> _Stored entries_
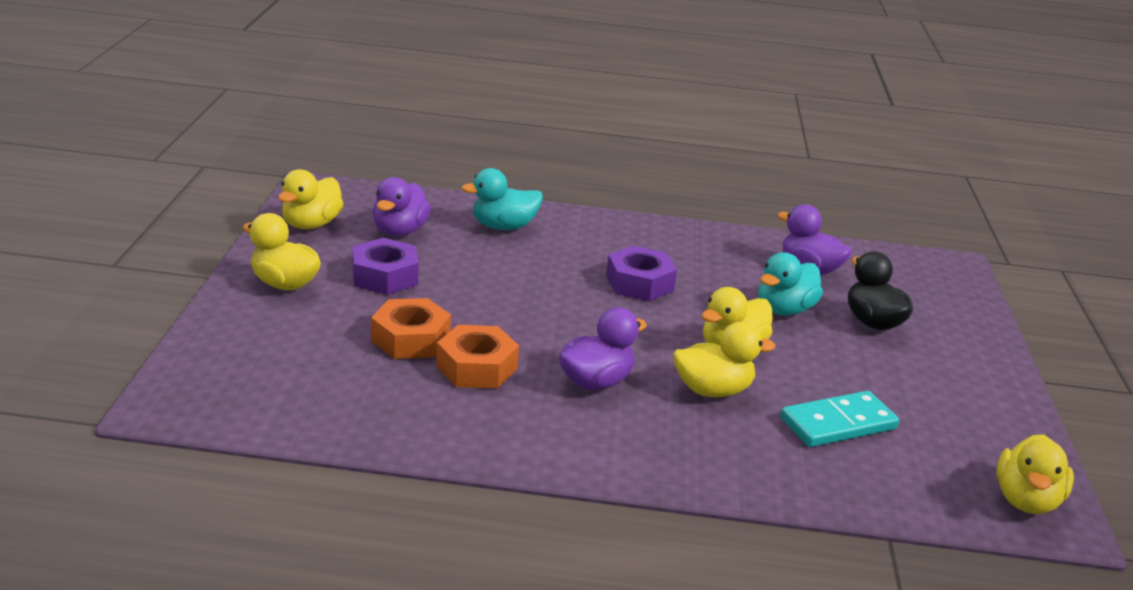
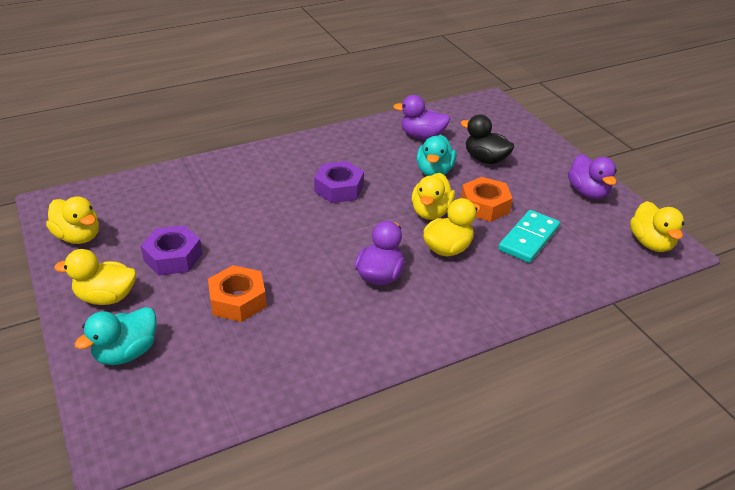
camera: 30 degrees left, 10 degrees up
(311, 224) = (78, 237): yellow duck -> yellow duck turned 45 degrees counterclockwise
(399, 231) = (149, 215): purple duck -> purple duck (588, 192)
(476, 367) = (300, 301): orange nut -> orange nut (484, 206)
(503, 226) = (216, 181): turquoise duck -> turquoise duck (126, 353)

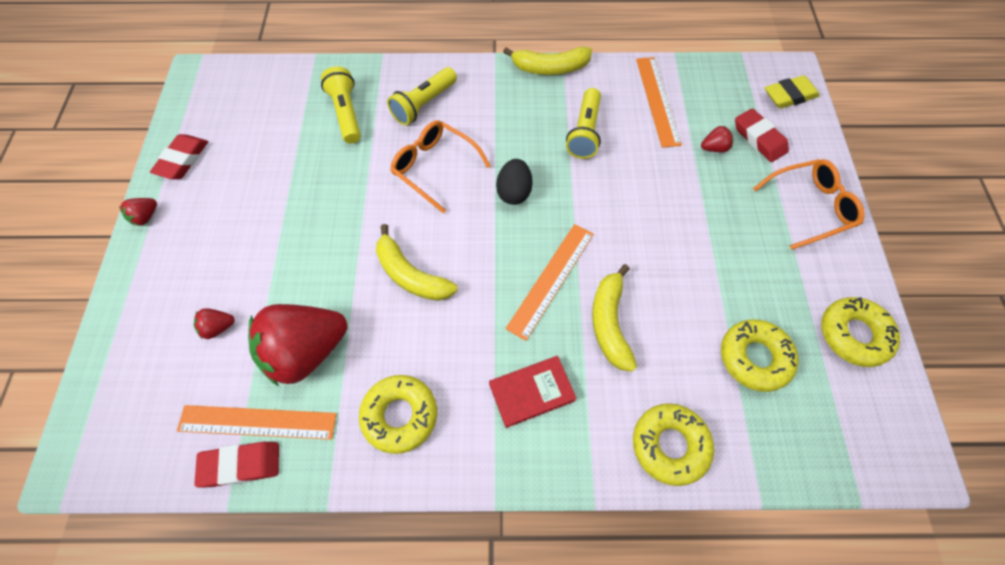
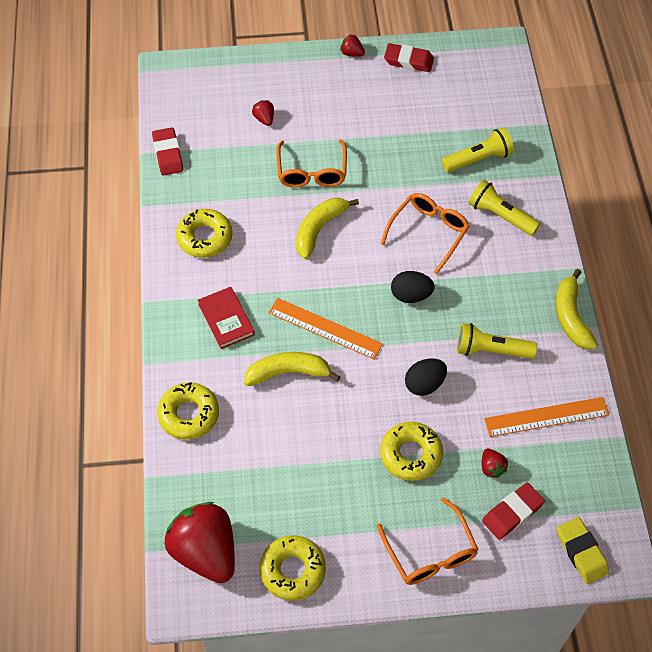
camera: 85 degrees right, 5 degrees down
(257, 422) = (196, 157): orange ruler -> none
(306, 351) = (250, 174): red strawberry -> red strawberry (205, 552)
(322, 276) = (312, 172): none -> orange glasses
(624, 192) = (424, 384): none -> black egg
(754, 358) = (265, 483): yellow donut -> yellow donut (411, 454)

> _Problem requirements_
Each entry must be set down word for word; no image may be carried over.

> _Response area_
camera: 30 degrees left, 10 degrees up
(311, 224) = (78, 237): yellow duck -> yellow duck turned 45 degrees counterclockwise
(399, 231) = (149, 215): purple duck -> purple duck (588, 192)
(476, 367) = (300, 301): orange nut -> orange nut (484, 206)
(503, 226) = (216, 181): turquoise duck -> turquoise duck (126, 353)

camera: 85 degrees right, 5 degrees down
(257, 422) = (196, 157): orange ruler -> none
(306, 351) = (250, 174): red strawberry -> red strawberry (205, 552)
(322, 276) = (312, 172): none -> orange glasses
(624, 192) = (424, 384): none -> black egg
(754, 358) = (265, 483): yellow donut -> yellow donut (411, 454)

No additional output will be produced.